Activity: Your task is to repeat exactly the lines below between the line holding "blue 1x2 brick" and the line holding "lime 1x2 tile [926,163,995,197]", inclusive, and only those.
----- Supplied information -----
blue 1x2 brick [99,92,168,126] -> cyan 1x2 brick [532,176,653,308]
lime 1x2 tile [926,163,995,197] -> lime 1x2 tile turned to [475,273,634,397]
-----
----- Supplied information -----
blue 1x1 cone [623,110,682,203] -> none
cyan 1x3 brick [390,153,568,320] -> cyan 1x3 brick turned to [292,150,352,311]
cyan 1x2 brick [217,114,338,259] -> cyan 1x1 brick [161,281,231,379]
-----
Result of this exercise:
blue 1x2 brick [99,92,168,126] -> cyan 1x2 brick [532,176,653,308]
lime 1x2 tile [926,163,995,197] -> lime 1x2 tile turned to [475,273,634,397]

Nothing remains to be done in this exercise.